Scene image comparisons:
++++

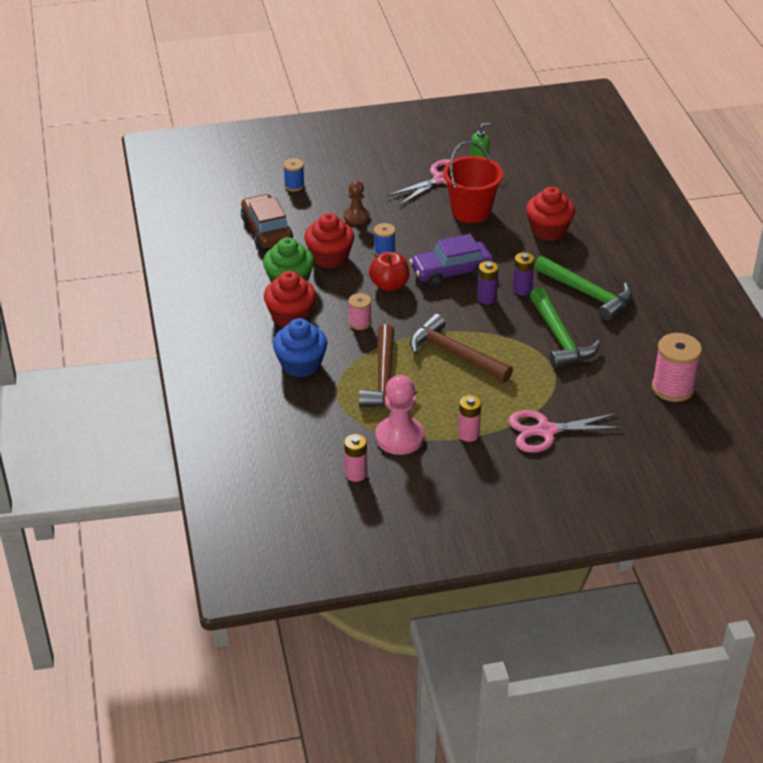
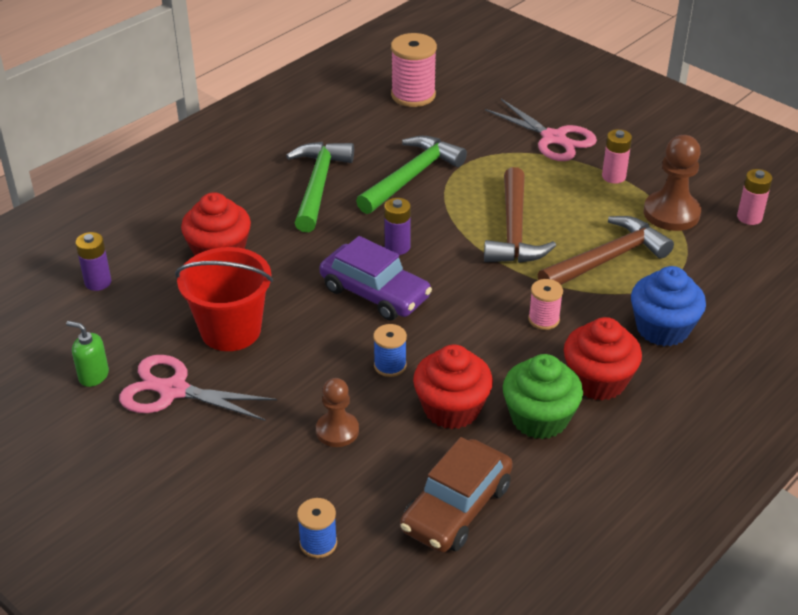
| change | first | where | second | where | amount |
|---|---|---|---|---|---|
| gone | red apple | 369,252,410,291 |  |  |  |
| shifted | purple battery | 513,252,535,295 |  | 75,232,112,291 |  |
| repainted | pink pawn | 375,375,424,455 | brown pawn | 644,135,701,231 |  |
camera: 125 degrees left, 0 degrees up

++++

• [Work instruction]: Exact copy, no pictures: return the entries word for word.

• [Problem solution]:
| change | first | where | second | where | amount |
|---|---|---|---|---|---|
| gone | red apple | 369,252,410,291 |  |  |  |
| shifted | purple battery | 513,252,535,295 |  | 75,232,112,291 |  |
| repainted | pink pawn | 375,375,424,455 | brown pawn | 644,135,701,231 |  |
camera: 125 degrees left, 0 degrees up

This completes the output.